Pull every line of the entries that has the word "unclassified".

DATA SUPPLIED START

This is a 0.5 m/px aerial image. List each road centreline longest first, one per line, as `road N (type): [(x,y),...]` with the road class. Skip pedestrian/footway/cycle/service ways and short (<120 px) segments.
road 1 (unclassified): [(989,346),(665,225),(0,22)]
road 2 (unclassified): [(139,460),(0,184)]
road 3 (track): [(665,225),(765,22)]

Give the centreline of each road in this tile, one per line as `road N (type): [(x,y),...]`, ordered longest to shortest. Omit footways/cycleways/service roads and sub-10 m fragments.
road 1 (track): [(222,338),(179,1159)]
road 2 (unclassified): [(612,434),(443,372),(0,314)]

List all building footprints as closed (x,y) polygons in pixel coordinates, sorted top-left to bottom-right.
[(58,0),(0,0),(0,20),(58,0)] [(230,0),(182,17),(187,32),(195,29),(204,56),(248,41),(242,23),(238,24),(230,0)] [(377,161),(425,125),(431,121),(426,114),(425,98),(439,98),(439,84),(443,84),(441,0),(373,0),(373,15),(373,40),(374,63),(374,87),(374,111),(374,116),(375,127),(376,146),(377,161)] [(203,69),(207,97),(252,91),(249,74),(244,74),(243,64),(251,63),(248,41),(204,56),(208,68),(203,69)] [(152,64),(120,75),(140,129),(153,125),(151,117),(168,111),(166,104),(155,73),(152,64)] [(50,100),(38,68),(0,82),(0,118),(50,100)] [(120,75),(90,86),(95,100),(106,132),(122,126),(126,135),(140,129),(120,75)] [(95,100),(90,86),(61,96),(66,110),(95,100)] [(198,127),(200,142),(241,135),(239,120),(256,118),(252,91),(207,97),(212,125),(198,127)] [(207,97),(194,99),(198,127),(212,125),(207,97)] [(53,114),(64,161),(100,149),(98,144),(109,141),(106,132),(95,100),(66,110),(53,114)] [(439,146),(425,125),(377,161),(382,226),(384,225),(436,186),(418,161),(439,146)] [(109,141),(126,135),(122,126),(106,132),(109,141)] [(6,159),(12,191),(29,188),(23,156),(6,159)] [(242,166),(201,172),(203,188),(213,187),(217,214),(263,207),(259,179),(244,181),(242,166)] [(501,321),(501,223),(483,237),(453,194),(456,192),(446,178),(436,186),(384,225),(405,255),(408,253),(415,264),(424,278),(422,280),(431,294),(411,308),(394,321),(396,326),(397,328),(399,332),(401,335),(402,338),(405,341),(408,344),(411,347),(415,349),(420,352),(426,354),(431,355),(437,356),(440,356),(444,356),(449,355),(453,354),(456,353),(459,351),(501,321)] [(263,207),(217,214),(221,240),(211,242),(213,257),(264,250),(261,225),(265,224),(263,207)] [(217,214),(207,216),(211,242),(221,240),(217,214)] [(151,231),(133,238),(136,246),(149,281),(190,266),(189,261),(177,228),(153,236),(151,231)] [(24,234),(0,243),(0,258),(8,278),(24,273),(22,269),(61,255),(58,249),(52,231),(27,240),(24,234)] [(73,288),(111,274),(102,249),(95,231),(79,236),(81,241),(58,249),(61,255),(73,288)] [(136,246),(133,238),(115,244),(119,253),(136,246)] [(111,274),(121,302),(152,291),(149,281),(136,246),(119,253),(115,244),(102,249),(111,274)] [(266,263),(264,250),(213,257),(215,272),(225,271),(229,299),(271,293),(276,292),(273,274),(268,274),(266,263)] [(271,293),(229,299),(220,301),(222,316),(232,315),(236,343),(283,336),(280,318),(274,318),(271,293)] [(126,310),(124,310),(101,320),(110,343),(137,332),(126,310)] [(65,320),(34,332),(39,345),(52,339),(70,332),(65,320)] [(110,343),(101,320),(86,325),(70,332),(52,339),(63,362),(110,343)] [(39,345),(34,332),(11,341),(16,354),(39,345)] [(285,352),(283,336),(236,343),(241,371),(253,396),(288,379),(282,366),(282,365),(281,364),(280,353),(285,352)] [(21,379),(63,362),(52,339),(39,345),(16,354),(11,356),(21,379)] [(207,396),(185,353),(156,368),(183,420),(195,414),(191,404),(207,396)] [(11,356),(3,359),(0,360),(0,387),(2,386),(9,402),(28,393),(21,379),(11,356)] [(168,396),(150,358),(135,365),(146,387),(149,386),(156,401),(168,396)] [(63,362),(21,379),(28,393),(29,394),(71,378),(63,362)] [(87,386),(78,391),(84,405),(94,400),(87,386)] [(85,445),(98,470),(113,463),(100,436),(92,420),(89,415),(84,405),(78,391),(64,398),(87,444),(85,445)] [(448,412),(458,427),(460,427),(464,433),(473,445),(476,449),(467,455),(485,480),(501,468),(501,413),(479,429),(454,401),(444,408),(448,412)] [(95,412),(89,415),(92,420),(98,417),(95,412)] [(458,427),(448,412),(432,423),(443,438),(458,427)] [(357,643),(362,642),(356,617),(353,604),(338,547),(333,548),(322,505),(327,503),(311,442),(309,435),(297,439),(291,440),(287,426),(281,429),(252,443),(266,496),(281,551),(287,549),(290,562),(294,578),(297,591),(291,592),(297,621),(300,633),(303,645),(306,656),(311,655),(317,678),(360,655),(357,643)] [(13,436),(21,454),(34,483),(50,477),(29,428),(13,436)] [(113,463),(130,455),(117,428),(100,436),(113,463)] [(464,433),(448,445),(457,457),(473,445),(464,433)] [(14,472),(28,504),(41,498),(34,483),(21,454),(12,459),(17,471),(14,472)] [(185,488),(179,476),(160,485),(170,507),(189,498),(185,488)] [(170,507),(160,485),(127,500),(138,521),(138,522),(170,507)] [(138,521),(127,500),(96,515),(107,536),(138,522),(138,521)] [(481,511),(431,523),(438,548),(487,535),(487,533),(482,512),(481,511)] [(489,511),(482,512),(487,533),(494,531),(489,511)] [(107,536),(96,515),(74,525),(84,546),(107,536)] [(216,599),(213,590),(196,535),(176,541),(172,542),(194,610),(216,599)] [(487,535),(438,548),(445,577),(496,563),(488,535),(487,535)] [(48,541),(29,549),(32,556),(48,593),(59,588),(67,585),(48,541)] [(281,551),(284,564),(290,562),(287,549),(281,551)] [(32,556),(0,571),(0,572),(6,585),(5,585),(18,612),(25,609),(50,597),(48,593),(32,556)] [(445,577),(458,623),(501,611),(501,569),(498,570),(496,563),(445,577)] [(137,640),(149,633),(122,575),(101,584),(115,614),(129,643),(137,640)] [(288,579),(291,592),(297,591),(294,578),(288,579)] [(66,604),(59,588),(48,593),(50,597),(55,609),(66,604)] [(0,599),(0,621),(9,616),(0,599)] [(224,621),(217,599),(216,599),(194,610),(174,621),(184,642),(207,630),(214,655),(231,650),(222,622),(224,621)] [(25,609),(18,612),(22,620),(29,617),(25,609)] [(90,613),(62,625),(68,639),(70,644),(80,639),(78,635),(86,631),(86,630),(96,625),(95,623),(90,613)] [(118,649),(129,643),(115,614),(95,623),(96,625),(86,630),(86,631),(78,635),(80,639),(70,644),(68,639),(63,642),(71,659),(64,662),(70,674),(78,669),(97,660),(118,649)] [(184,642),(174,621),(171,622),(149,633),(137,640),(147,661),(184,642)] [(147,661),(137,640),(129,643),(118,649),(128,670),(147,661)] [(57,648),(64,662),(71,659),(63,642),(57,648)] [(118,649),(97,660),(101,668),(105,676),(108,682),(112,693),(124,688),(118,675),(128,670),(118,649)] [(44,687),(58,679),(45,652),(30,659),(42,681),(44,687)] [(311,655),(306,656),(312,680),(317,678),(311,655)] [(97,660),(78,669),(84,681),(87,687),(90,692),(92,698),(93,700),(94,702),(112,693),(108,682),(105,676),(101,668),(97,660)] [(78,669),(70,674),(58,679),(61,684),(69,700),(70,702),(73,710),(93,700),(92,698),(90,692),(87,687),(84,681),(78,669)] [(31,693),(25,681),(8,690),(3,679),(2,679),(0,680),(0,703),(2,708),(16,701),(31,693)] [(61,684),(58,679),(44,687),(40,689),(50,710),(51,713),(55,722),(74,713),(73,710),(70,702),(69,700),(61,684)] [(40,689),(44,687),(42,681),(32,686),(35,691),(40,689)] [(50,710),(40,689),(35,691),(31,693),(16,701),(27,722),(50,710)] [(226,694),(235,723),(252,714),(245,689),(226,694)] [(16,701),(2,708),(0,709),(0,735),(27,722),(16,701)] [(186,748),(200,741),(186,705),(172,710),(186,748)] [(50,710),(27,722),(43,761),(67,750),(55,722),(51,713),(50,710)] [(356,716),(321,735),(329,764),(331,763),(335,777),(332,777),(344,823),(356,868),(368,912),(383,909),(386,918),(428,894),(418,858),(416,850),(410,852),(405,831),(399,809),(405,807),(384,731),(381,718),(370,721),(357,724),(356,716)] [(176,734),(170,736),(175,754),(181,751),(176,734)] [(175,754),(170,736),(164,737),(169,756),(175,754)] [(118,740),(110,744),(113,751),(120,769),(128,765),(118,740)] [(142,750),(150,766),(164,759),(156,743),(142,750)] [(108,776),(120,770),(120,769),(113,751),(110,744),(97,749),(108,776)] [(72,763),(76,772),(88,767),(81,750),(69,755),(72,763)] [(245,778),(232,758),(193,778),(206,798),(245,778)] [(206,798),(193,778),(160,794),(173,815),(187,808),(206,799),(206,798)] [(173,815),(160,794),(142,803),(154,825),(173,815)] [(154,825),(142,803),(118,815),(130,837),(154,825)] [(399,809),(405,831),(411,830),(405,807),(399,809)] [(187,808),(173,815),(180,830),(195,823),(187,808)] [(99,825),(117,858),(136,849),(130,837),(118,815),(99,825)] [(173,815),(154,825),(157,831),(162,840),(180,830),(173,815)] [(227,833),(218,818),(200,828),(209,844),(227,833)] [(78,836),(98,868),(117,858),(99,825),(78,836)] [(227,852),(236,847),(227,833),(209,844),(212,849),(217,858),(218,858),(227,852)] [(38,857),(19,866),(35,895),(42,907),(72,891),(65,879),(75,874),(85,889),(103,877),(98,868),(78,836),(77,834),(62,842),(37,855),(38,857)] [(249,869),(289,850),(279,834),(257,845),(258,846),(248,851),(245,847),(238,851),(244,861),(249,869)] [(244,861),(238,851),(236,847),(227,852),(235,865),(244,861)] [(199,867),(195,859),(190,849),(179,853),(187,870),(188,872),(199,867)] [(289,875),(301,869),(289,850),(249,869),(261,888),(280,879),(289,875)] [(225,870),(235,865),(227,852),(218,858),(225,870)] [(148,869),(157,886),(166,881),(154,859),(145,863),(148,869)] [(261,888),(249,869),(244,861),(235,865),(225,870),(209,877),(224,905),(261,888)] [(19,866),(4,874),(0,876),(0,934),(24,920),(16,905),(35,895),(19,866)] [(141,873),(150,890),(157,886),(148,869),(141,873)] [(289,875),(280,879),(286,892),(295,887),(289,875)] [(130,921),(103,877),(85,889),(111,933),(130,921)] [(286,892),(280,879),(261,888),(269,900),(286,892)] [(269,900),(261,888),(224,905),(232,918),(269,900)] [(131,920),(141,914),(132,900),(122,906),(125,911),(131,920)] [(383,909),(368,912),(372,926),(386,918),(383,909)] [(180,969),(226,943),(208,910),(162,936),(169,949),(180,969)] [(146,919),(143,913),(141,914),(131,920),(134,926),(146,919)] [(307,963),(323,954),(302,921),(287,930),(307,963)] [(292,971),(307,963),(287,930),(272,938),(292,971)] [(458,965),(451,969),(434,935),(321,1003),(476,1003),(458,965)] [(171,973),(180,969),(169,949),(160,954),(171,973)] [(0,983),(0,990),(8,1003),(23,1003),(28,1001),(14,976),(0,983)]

DATA SUPPLIED END

[REPLY]
road 1 (unclassified): [(989,346),(665,225),(0,22)]
road 2 (unclassified): [(139,460),(0,184)]
road 2 (unclassified): [(612,434),(443,372),(0,314)]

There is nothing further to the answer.